Work instructions: Reproduce the tail of the data exactly. It starts at the line containing "white cupcake: 4 -> 3" and runs to the last line.

Object correspondence data:
********************
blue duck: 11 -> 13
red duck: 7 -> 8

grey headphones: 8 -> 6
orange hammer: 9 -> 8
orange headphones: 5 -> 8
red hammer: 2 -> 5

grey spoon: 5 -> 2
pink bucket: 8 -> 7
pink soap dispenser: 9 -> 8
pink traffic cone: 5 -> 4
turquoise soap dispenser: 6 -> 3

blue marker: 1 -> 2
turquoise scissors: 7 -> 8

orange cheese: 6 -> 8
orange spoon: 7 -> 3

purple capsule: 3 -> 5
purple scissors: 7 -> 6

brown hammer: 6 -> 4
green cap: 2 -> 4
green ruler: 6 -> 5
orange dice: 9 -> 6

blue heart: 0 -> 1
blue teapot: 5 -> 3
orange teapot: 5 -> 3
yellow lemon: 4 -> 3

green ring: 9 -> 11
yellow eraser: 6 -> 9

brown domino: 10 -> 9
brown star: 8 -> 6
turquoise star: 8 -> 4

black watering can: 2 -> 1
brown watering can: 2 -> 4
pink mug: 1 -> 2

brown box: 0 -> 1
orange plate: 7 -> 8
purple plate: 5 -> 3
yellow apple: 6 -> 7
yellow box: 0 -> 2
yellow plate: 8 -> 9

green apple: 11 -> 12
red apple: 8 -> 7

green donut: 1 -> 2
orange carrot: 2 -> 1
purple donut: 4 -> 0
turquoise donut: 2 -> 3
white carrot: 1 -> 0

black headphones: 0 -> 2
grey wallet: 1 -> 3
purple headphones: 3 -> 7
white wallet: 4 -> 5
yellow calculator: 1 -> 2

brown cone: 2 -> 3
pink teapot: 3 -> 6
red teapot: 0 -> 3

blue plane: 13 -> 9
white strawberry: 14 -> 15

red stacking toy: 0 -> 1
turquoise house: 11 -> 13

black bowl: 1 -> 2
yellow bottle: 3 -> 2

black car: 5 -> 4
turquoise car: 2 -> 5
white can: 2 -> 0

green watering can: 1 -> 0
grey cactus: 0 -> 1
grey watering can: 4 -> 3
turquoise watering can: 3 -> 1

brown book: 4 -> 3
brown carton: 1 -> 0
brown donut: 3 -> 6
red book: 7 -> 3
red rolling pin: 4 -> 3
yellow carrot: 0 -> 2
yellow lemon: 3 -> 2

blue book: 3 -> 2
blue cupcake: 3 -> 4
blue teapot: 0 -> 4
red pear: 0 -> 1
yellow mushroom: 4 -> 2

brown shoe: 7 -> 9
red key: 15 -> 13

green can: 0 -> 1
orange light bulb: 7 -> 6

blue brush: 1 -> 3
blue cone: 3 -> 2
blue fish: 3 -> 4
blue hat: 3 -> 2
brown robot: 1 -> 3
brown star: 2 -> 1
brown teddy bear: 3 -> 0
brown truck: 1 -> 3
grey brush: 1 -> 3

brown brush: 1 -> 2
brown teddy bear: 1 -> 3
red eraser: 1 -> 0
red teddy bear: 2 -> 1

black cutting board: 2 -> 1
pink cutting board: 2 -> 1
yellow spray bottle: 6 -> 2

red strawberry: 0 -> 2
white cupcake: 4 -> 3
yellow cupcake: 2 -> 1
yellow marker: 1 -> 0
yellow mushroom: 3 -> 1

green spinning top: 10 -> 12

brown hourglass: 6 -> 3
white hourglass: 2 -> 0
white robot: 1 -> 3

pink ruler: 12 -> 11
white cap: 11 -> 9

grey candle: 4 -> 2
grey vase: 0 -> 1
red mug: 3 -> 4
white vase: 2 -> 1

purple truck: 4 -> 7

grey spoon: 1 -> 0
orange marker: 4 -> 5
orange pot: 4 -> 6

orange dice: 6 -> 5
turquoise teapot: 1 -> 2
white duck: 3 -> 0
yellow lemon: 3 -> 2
********************
Response to this exercise:
white cupcake: 4 -> 3
yellow cupcake: 2 -> 1
yellow marker: 1 -> 0
yellow mushroom: 3 -> 1

green spinning top: 10 -> 12

brown hourglass: 6 -> 3
white hourglass: 2 -> 0
white robot: 1 -> 3

pink ruler: 12 -> 11
white cap: 11 -> 9

grey candle: 4 -> 2
grey vase: 0 -> 1
red mug: 3 -> 4
white vase: 2 -> 1

purple truck: 4 -> 7

grey spoon: 1 -> 0
orange marker: 4 -> 5
orange pot: 4 -> 6

orange dice: 6 -> 5
turquoise teapot: 1 -> 2
white duck: 3 -> 0
yellow lemon: 3 -> 2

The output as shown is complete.